▸ EXERCISE DESCRIPTION: The reply should be an exact transcription of every record.

********

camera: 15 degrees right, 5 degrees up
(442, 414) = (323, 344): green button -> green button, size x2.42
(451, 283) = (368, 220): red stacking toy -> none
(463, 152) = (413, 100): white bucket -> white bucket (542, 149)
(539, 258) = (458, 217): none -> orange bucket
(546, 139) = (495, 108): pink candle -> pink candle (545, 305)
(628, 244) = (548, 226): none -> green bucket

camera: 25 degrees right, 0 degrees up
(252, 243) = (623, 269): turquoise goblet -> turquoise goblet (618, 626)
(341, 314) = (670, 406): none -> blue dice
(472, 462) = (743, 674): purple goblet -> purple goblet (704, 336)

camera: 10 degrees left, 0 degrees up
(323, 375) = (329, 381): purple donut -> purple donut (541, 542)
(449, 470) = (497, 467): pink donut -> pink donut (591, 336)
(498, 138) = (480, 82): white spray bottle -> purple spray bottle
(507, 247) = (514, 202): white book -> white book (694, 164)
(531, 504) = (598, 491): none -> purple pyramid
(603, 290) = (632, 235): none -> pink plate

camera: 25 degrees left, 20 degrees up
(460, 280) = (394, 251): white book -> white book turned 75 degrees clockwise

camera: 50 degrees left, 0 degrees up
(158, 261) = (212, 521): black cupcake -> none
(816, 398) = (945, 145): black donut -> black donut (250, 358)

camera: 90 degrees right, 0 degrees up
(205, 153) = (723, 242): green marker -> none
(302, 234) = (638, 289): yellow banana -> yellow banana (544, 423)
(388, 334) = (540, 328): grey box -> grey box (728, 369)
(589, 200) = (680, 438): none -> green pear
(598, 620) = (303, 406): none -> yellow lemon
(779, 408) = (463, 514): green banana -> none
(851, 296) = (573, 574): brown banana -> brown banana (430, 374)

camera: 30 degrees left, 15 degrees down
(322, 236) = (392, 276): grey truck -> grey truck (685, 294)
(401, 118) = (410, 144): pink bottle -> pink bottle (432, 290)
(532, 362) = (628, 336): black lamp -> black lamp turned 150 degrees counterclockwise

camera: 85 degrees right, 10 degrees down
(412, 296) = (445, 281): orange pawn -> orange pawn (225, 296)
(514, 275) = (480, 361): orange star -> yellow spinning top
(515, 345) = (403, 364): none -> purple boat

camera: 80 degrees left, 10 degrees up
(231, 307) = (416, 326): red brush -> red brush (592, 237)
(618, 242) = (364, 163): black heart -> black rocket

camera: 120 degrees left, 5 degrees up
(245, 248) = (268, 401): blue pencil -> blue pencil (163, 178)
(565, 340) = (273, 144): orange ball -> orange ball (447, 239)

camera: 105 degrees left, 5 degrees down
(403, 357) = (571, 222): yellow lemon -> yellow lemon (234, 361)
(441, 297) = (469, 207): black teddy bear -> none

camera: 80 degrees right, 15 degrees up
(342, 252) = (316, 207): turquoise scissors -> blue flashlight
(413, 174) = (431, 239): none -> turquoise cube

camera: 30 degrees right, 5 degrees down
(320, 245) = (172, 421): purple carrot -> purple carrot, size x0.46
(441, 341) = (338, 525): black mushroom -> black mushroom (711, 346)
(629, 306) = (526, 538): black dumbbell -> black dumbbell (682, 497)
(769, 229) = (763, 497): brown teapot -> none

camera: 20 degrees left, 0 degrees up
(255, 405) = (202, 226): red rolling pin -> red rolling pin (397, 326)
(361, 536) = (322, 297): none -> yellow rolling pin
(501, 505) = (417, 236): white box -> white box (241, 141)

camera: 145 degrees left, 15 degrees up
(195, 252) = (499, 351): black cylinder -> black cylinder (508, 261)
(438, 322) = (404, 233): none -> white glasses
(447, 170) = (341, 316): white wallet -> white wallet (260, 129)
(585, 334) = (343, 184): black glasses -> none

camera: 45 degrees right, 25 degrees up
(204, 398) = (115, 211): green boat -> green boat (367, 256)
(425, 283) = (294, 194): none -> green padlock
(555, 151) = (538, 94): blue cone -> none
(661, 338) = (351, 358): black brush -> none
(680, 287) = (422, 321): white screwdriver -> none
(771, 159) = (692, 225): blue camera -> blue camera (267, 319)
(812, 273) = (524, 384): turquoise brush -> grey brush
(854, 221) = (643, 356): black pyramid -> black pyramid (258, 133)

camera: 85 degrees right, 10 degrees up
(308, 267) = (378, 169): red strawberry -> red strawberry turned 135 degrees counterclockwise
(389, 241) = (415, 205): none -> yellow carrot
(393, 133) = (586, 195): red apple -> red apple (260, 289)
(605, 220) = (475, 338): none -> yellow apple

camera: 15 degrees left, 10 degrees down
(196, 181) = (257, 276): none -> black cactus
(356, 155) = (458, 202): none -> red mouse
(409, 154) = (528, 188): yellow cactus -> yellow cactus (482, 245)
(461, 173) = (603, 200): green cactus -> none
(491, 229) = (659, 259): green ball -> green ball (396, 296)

********

▸ TASK OUTPUT:
camera: 15 degrees right, 5 degrees up
(442, 414) = (323, 344): green button -> green button, size x2.42
(451, 283) = (368, 220): red stacking toy -> none
(463, 152) = (413, 100): white bucket -> white bucket (542, 149)
(539, 258) = (458, 217): none -> orange bucket
(546, 139) = (495, 108): pink candle -> pink candle (545, 305)
(628, 244) = (548, 226): none -> green bucket

camera: 25 degrees right, 0 degrees up
(252, 243) = (623, 269): turquoise goblet -> turquoise goblet (618, 626)
(341, 314) = (670, 406): none -> blue dice
(472, 462) = (743, 674): purple goblet -> purple goblet (704, 336)

camera: 10 degrees left, 0 degrees up
(323, 375) = (329, 381): purple donut -> purple donut (541, 542)
(449, 470) = (497, 467): pink donut -> pink donut (591, 336)
(498, 138) = (480, 82): white spray bottle -> purple spray bottle
(507, 247) = (514, 202): white book -> white book (694, 164)
(531, 504) = (598, 491): none -> purple pyramid
(603, 290) = (632, 235): none -> pink plate

camera: 25 degrees left, 20 degrees up
(460, 280) = (394, 251): white book -> white book turned 75 degrees clockwise

camera: 50 degrees left, 0 degrees up
(158, 261) = (212, 521): black cupcake -> none
(816, 398) = (945, 145): black donut -> black donut (250, 358)

camera: 90 degrees right, 0 degrees up
(205, 153) = (723, 242): green marker -> none
(302, 234) = (638, 289): yellow banana -> yellow banana (544, 423)
(388, 334) = (540, 328): grey box -> grey box (728, 369)
(589, 200) = (680, 438): none -> green pear
(598, 620) = (303, 406): none -> yellow lemon
(779, 408) = (463, 514): green banana -> none
(851, 296) = (573, 574): brown banana -> brown banana (430, 374)

camera: 30 degrees left, 15 degrees down
(322, 236) = (392, 276): grey truck -> grey truck (685, 294)
(401, 118) = (410, 144): pink bottle -> pink bottle (432, 290)
(532, 362) = (628, 336): black lamp -> black lamp turned 150 degrees counterclockwise

camera: 85 degrees right, 10 degrees down
(412, 296) = (445, 281): orange pawn -> orange pawn (225, 296)
(514, 275) = (480, 361): orange star -> yellow spinning top
(515, 345) = (403, 364): none -> purple boat

camera: 80 degrees left, 10 degrees up
(231, 307) = (416, 326): red brush -> red brush (592, 237)
(618, 242) = (364, 163): black heart -> black rocket

camera: 120 degrees left, 5 degrees up
(245, 248) = (268, 401): blue pencil -> blue pencil (163, 178)
(565, 340) = (273, 144): orange ball -> orange ball (447, 239)

camera: 105 degrees left, 5 degrees down
(403, 357) = (571, 222): yellow lemon -> yellow lemon (234, 361)
(441, 297) = (469, 207): black teddy bear -> none

camera: 80 degrees right, 15 degrees up
(342, 252) = (316, 207): turquoise scissors -> blue flashlight
(413, 174) = (431, 239): none -> turquoise cube

camera: 30 degrees right, 5 degrees down
(320, 245) = (172, 421): purple carrot -> purple carrot, size x0.46
(441, 341) = (338, 525): black mushroom -> black mushroom (711, 346)
(629, 306) = (526, 538): black dumbbell -> black dumbbell (682, 497)
(769, 229) = (763, 497): brown teapot -> none

camera: 20 degrees left, 0 degrees up
(255, 405) = (202, 226): red rolling pin -> red rolling pin (397, 326)
(361, 536) = (322, 297): none -> yellow rolling pin
(501, 505) = (417, 236): white box -> white box (241, 141)

camera: 145 degrees left, 15 degrees up
(195, 252) = (499, 351): black cylinder -> black cylinder (508, 261)
(438, 322) = (404, 233): none -> white glasses
(447, 170) = (341, 316): white wallet -> white wallet (260, 129)
(585, 334) = (343, 184): black glasses -> none

camera: 45 degrees right, 25 degrees up
(204, 398) = (115, 211): green boat -> green boat (367, 256)
(425, 283) = (294, 194): none -> green padlock
(555, 151) = (538, 94): blue cone -> none
(661, 338) = (351, 358): black brush -> none
(680, 287) = (422, 321): white screwdriver -> none
(771, 159) = (692, 225): blue camera -> blue camera (267, 319)
(812, 273) = (524, 384): turquoise brush -> grey brush
(854, 221) = (643, 356): black pyramid -> black pyramid (258, 133)

camera: 85 degrees right, 10 degrees up
(308, 267) = (378, 169): red strawberry -> red strawberry turned 135 degrees counterclockwise
(389, 241) = (415, 205): none -> yellow carrot
(393, 133) = (586, 195): red apple -> red apple (260, 289)
(605, 220) = (475, 338): none -> yellow apple

camera: 15 degrees left, 10 degrees down
(196, 181) = (257, 276): none -> black cactus
(356, 155) = (458, 202): none -> red mouse
(409, 154) = (528, 188): yellow cactus -> yellow cactus (482, 245)
(461, 173) = (603, 200): green cactus -> none
(491, 229) = (659, 259): green ball -> green ball (396, 296)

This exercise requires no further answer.